┌─ Records for this exercise

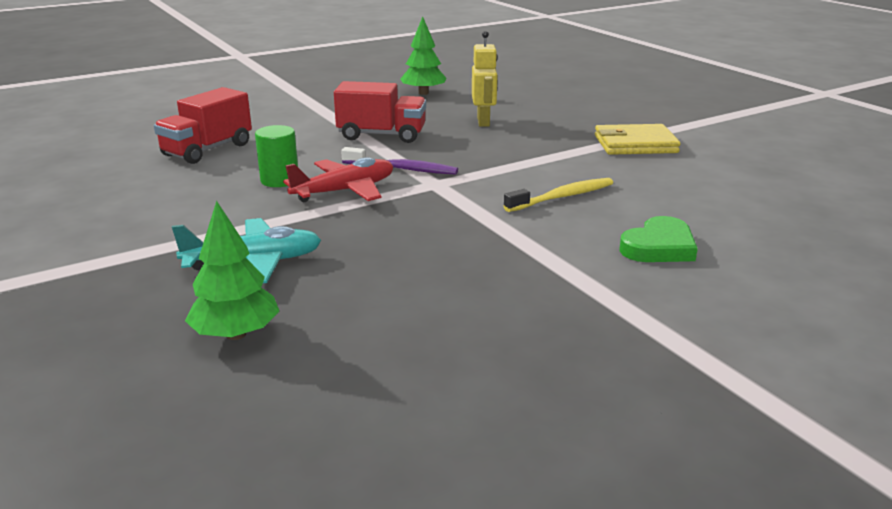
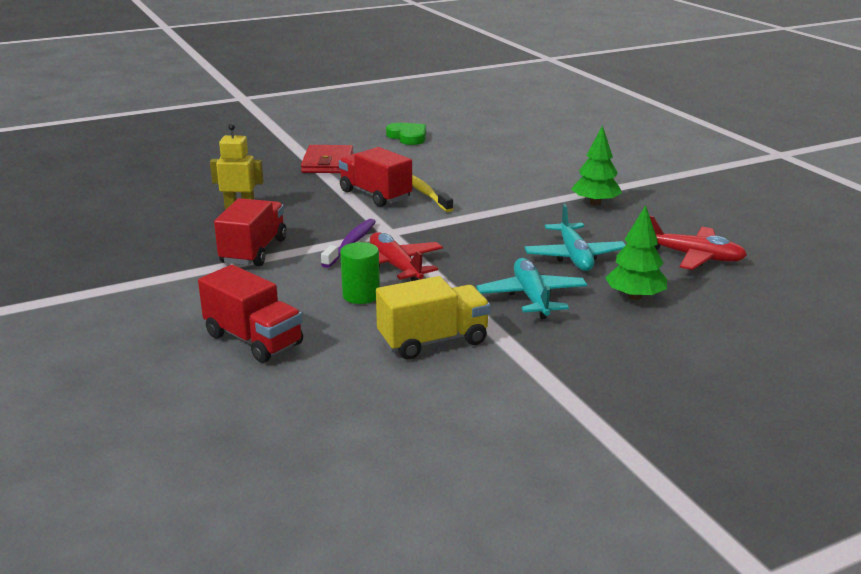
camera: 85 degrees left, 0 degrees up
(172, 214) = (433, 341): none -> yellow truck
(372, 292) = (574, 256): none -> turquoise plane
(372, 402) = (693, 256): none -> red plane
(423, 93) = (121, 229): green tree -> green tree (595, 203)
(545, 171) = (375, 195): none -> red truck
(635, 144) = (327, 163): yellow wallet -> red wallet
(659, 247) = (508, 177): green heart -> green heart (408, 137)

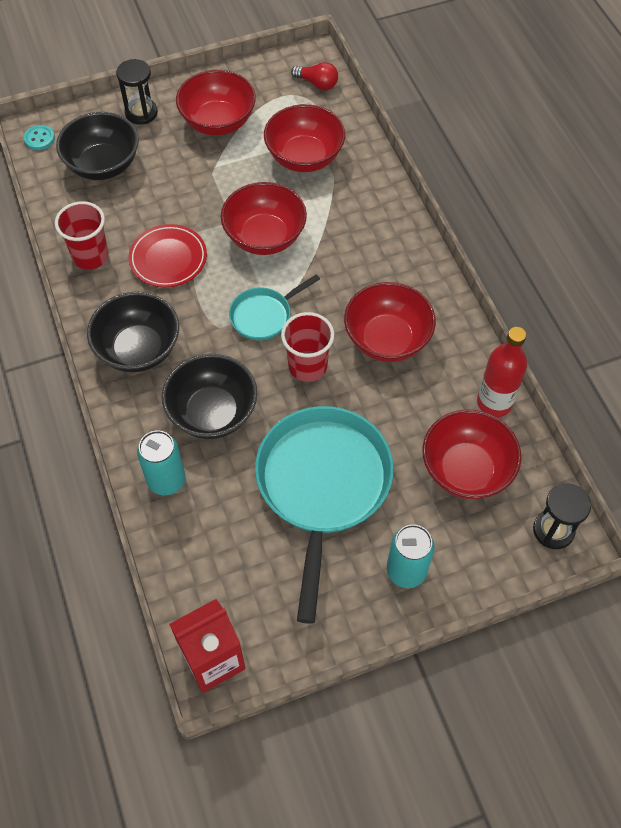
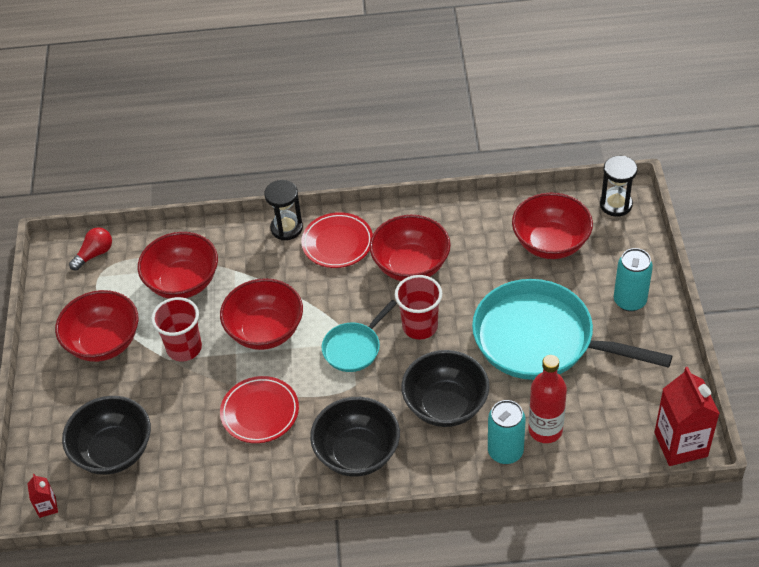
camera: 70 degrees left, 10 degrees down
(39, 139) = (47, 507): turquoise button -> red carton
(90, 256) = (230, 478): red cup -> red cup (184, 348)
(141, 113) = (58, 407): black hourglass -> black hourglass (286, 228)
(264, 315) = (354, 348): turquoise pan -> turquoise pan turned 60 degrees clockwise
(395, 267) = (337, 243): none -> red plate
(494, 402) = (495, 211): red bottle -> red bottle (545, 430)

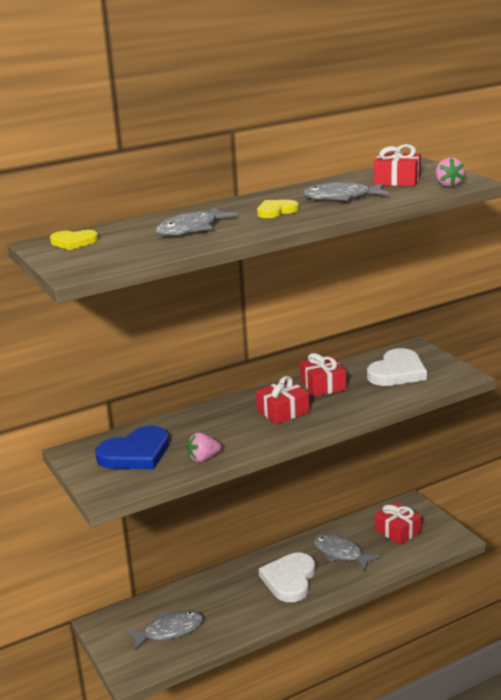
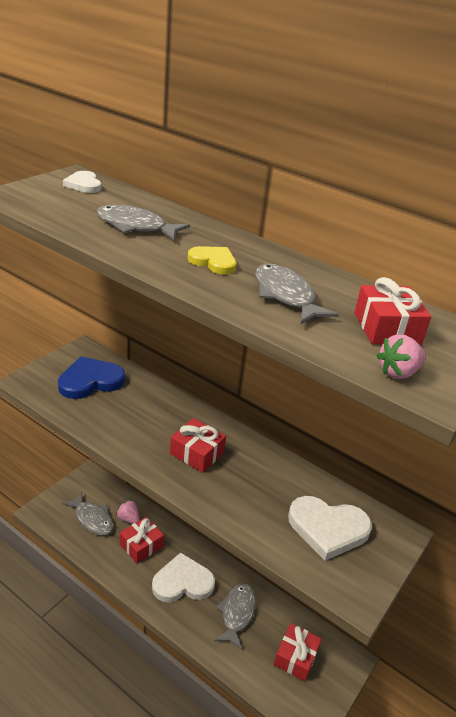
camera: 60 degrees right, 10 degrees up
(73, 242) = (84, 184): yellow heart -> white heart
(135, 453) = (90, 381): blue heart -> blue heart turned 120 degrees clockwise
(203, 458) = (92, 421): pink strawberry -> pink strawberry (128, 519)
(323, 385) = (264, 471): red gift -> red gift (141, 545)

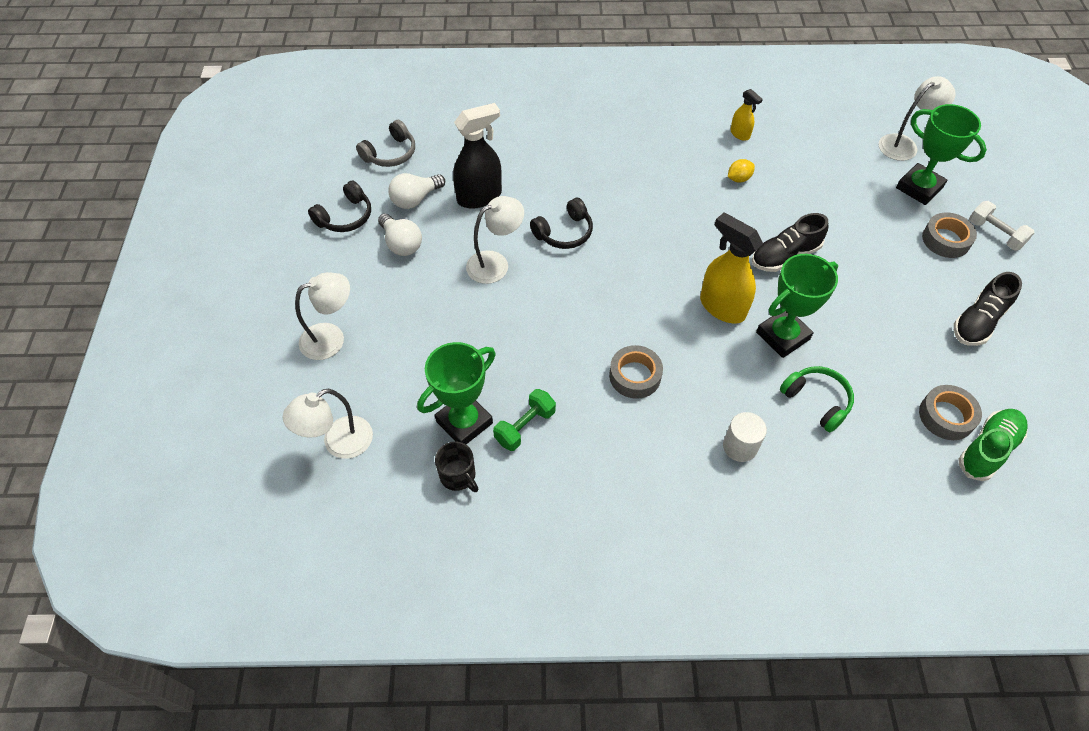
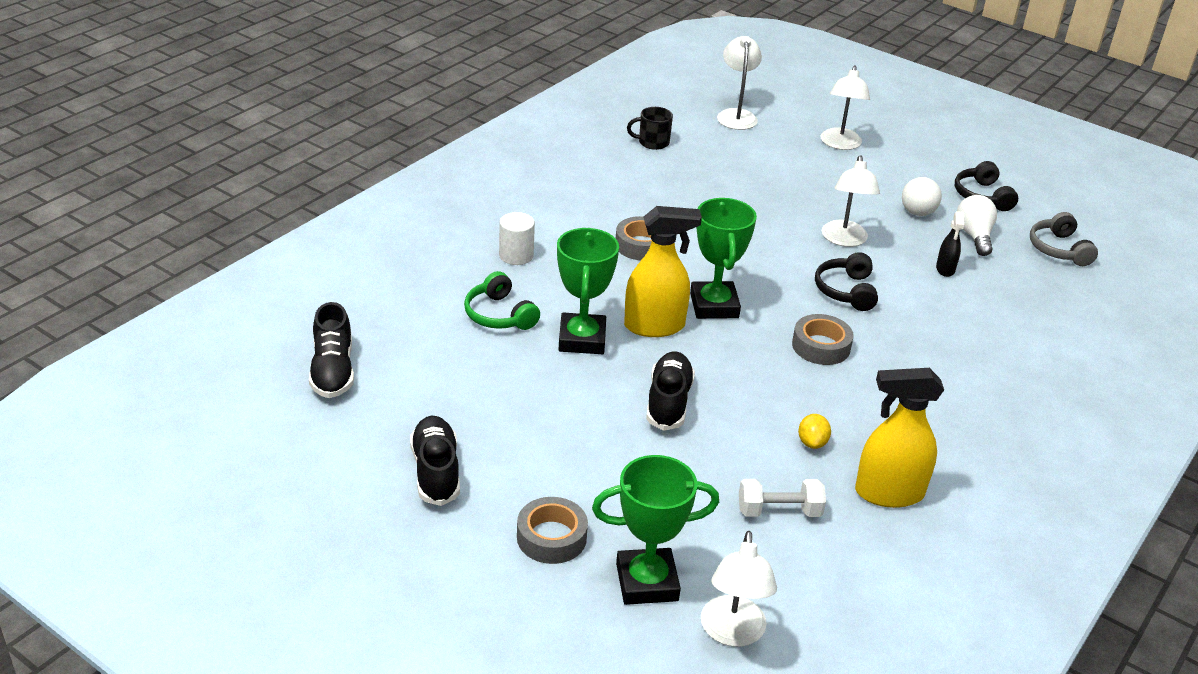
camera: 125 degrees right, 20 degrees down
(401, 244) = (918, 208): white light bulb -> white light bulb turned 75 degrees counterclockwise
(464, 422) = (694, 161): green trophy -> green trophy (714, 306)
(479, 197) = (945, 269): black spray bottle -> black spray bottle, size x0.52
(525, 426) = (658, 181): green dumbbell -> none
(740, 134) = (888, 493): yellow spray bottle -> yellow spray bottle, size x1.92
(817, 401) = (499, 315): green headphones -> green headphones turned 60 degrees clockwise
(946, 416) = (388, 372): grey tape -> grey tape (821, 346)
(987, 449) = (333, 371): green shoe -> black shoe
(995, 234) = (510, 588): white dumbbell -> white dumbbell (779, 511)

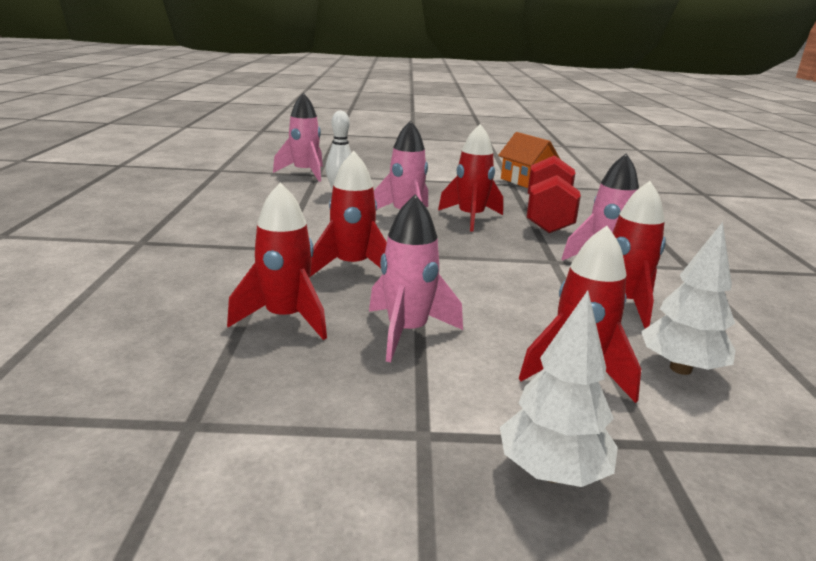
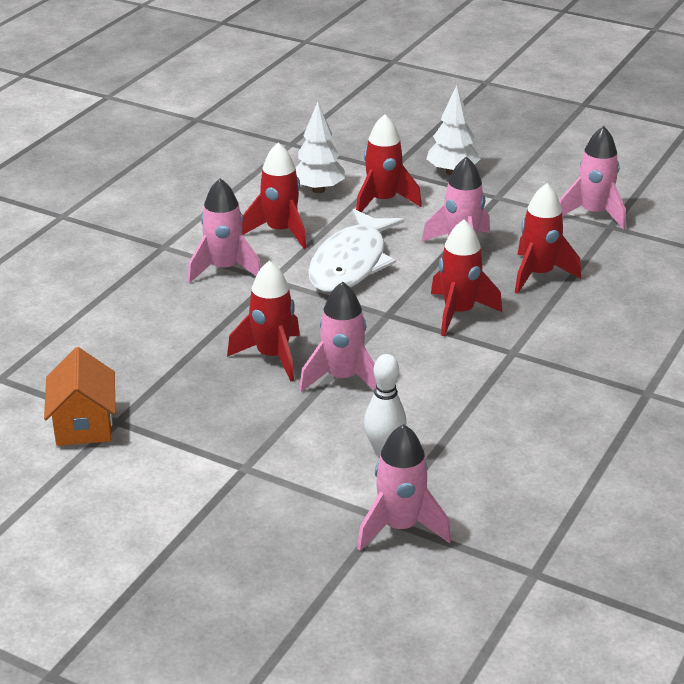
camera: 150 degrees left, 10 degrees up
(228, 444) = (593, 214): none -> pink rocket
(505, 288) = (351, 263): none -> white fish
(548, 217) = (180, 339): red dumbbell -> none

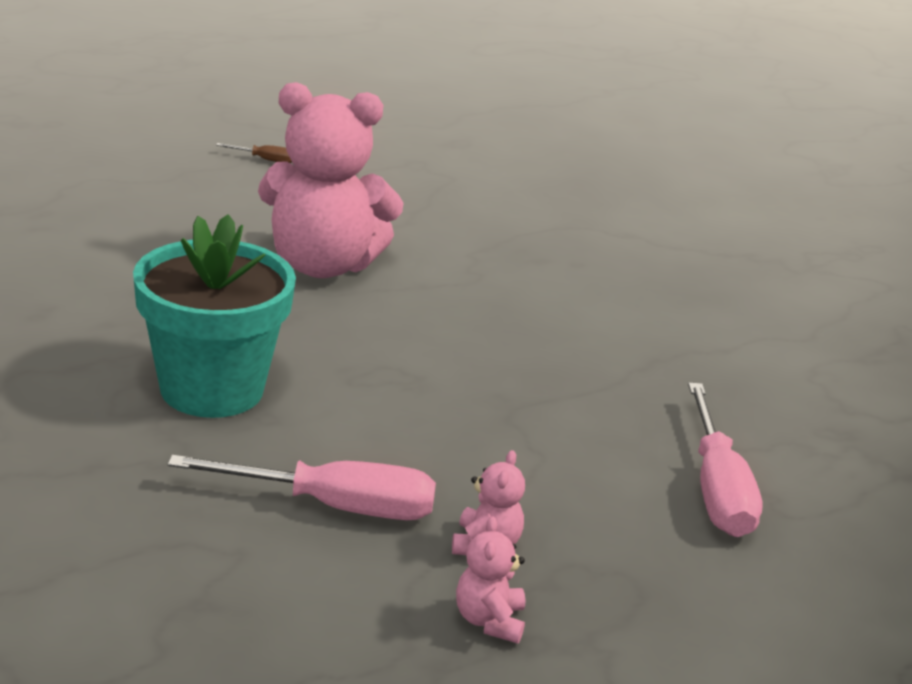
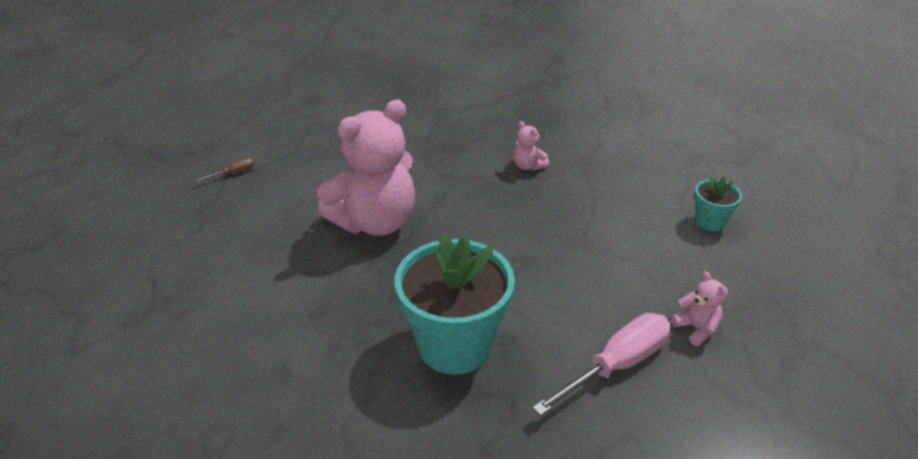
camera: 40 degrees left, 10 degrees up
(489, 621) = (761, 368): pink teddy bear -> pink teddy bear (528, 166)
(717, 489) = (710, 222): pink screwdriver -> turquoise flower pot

└─

Exercise: From the first line to the last, repeat the data above exactly and leave the pictures out.

The completed task:
camera: 85 degrees left, 0 degrees up
(172, 214) = (433, 341): none -> yellow truck
(372, 292) = (574, 256): none -> turquoise plane
(372, 402) = (693, 256): none -> red plane
(423, 93) = (121, 229): green tree -> green tree (595, 203)
(545, 171) = (375, 195): none -> red truck
(635, 144) = (327, 163): yellow wallet -> red wallet
(659, 247) = (508, 177): green heart -> green heart (408, 137)

camera: 70 degrees left, 10 degrees down
(39, 139) = (47, 507): turquoise button -> red carton
(90, 256) = (230, 478): red cup -> red cup (184, 348)
(141, 113) = (58, 407): black hourglass -> black hourglass (286, 228)
(264, 315) = (354, 348): turquoise pan -> turquoise pan turned 60 degrees clockwise
(395, 267) = (337, 243): none -> red plate
(494, 402) = (495, 211): red bottle -> red bottle (545, 430)

camera: 60 degrees right, 10 degrees up
(73, 242) = (84, 184): yellow heart -> white heart
(135, 453) = (90, 381): blue heart -> blue heart turned 120 degrees clockwise
(203, 458) = (92, 421): pink strawberry -> pink strawberry (128, 519)
(323, 385) = (264, 471): red gift -> red gift (141, 545)

camera: 125 degrees right, 20 degrees down
(401, 244) = (918, 208): white light bulb -> white light bulb turned 75 degrees counterclockwise
(464, 422) = (694, 161): green trophy -> green trophy (714, 306)
(479, 197) = (945, 269): black spray bottle -> black spray bottle, size x0.52
(525, 426) = (658, 181): green dumbbell -> none
(740, 134) = (888, 493): yellow spray bottle -> yellow spray bottle, size x1.92
(817, 401) = (499, 315): green headphones -> green headphones turned 60 degrees clockwise
(946, 416) = (388, 372): grey tape -> grey tape (821, 346)
(987, 449) = (333, 371): green shoe -> black shoe
(995, 234) = (510, 588): white dumbbell -> white dumbbell (779, 511)

camera: 150 degrees left, 10 degrees up
(228, 444) = (593, 214): none -> pink rocket
(505, 288) = (351, 263): none -> white fish
(548, 217) = (180, 339): red dumbbell -> none

camera: 40 degrees left, 10 degrees up
(489, 621) = (761, 368): pink teddy bear -> pink teddy bear (528, 166)
(717, 489) = (710, 222): pink screwdriver -> turquoise flower pot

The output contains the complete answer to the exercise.